(EXERCISE) Give back each entry word for word, but drop the images.
RECORDS FOR THE TASK section start
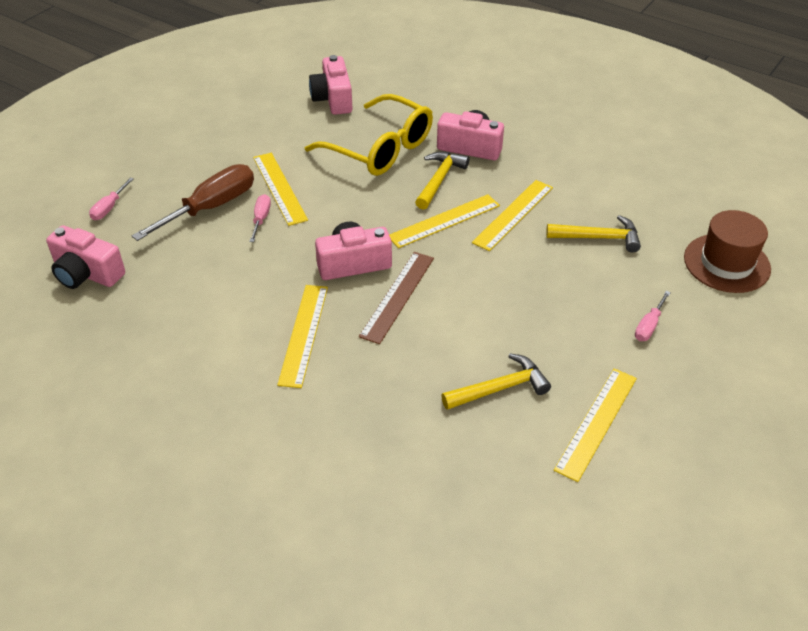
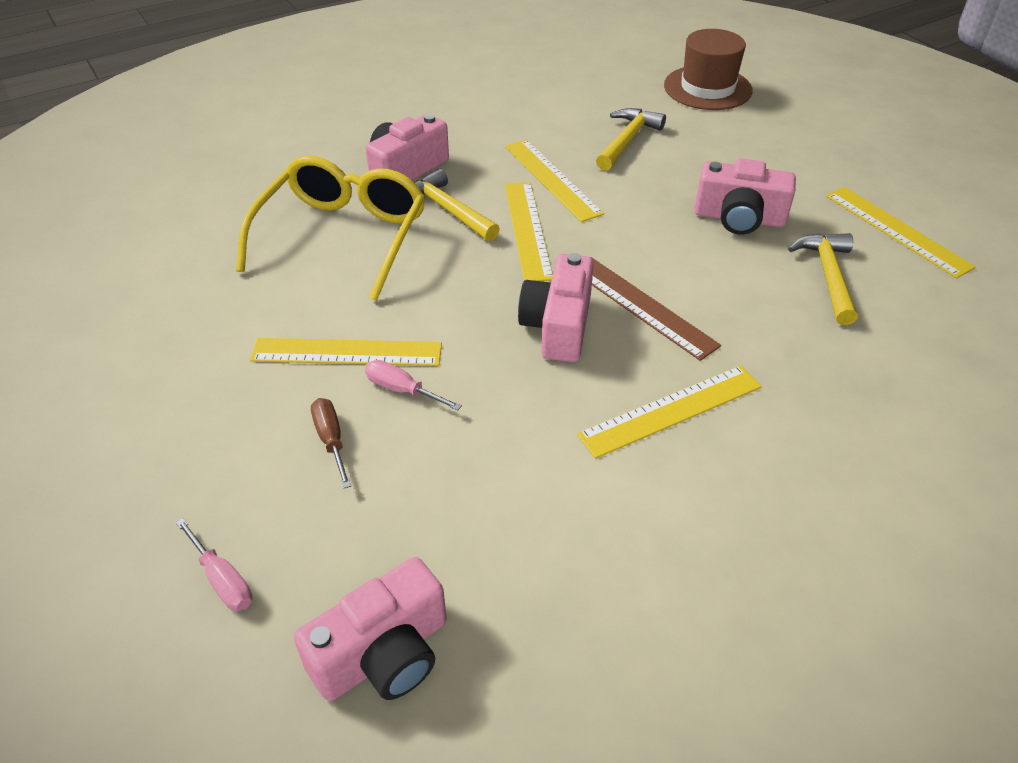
camera: 65 degrees left, 0 degrees up
brown screwdriver [132,164,254,241] -> brown screwdriver [311,398,351,488], size x0.48
yellow ruler [277,285,328,388] -> yellow ruler turned 60 degrees counterclockwise [577,366,762,459]
yellow glasses [305,94,433,176] -> yellow glasses turned 45 degrees counterclockwise [236,156,425,301]
pink camera [309,55,353,115] -> pink camera moved to [694,158,796,235]
pink screwdriver [635,291,671,341] -> none

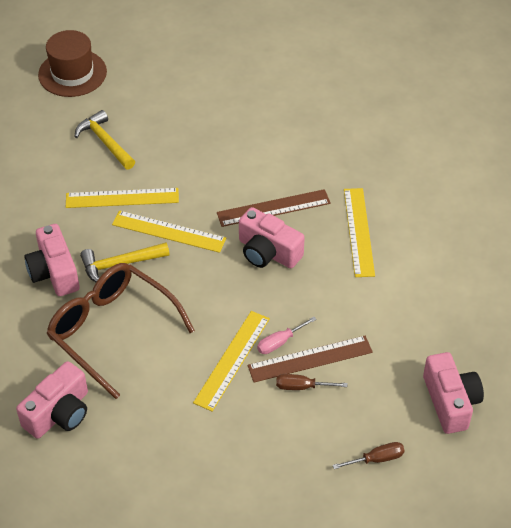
camera: 65 degrees left, 5 degrees up
pink screwdriver [176,518,252,611] -> brown screwdriver [333,442,405,469]
yellow glasses [236,156,425,301] -> brown glasses [46,263,195,399]
pink camera [694,158,796,235] -> pink camera moved to [16,361,88,439]
yellow hammer [788,233,858,325] -> none
yellow ruler [826,187,975,278] -> none
none -> brown ruler [248,336,373,383]

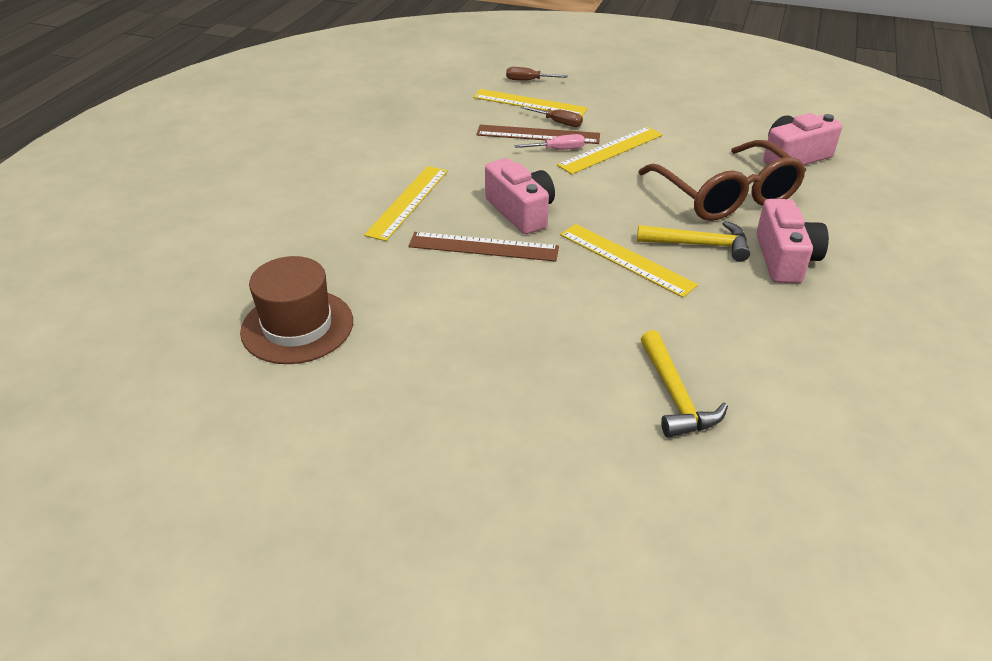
camera: 155 degrees left, 10 degrees down
brown hat [38,30,107,97] -> brown hat moved to [240,256,353,364]
yellow ruler [66,188,179,208] -> yellow ruler moved to [473,89,588,116]
pink camera [423,352,484,434] -> none

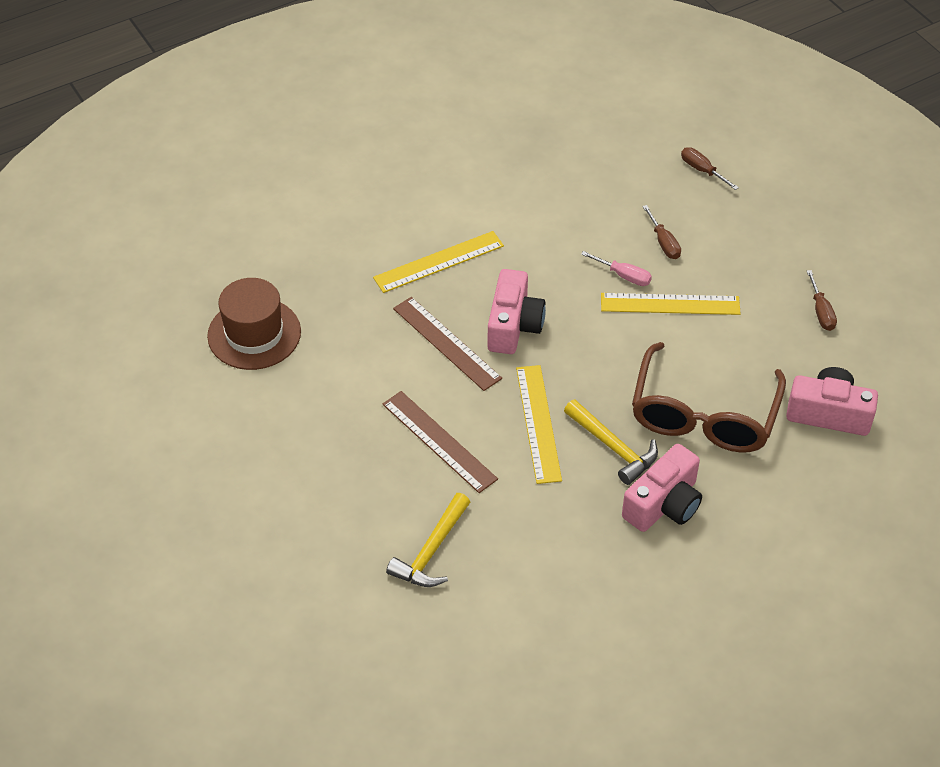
camera: 40 degrees right, 10 degrees up
yellow ruler [473,89,588,116] -> none
brown ruler [476,125,600,144] -> brown ruler moved to [382,391,498,493]
none -> brown screwdriver [807,270,837,331]

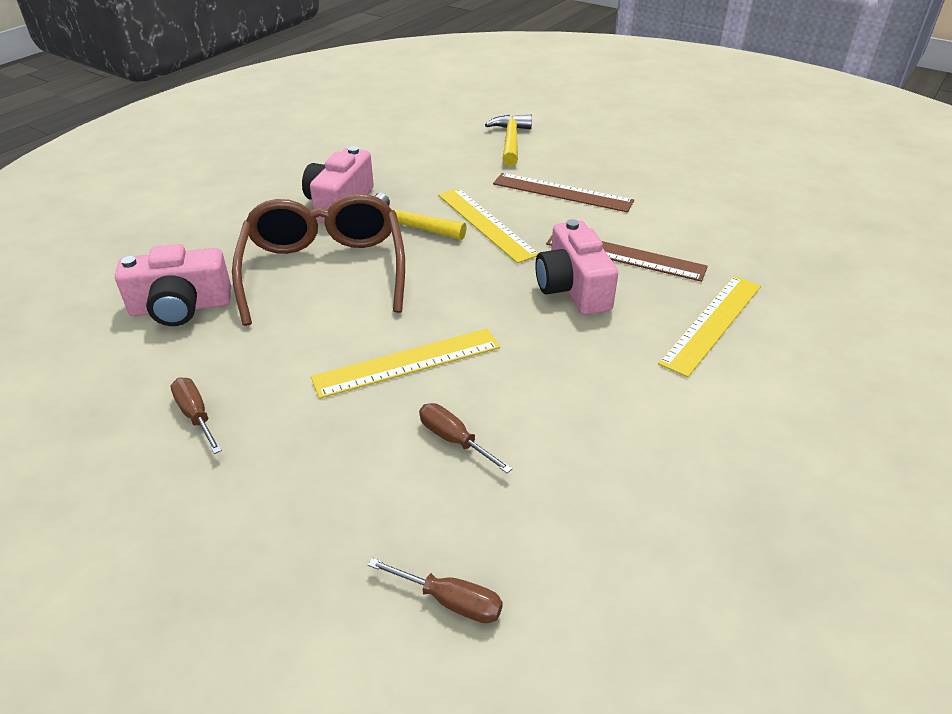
camera: 155 degrees right, 10 degrees down
brown hat [207,278,301,370] -> none
pink screwdriver [581,251,652,286] -> none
RECORDS FOR THE TASK section end
(RESPONSE TO THE TASK)
camera: 65 degrees left, 0 degrees up
brown screwdriver [132,164,254,241] -> brown screwdriver [311,398,351,488], size x0.48
yellow ruler [277,285,328,388] -> yellow ruler turned 60 degrees counterclockwise [577,366,762,459]
yellow glasses [305,94,433,176] -> yellow glasses turned 45 degrees counterclockwise [236,156,425,301]
pink camera [309,55,353,115] -> pink camera moved to [694,158,796,235]
pink screwdriver [635,291,671,341] -> none

camera: 65 degrees left, 5 degrees up
pink screwdriver [176,518,252,611] -> brown screwdriver [333,442,405,469]
yellow glasses [236,156,425,301] -> brown glasses [46,263,195,399]
pink camera [694,158,796,235] -> pink camera moved to [16,361,88,439]
yellow hammer [788,233,858,325] -> none
yellow ruler [826,187,975,278] -> none
none -> brown ruler [248,336,373,383]

camera: 155 degrees left, 10 degrees down
brown hat [38,30,107,97] -> brown hat moved to [240,256,353,364]
yellow ruler [66,188,179,208] -> yellow ruler moved to [473,89,588,116]
pink camera [423,352,484,434] -> none

camera: 40 degrees right, 10 degrees up
yellow ruler [473,89,588,116] -> none
brown ruler [476,125,600,144] -> brown ruler moved to [382,391,498,493]
none -> brown screwdriver [807,270,837,331]

camera: 155 degrees right, 10 degrees down
brown hat [207,278,301,370] -> none
pink screwdriver [581,251,652,286] -> none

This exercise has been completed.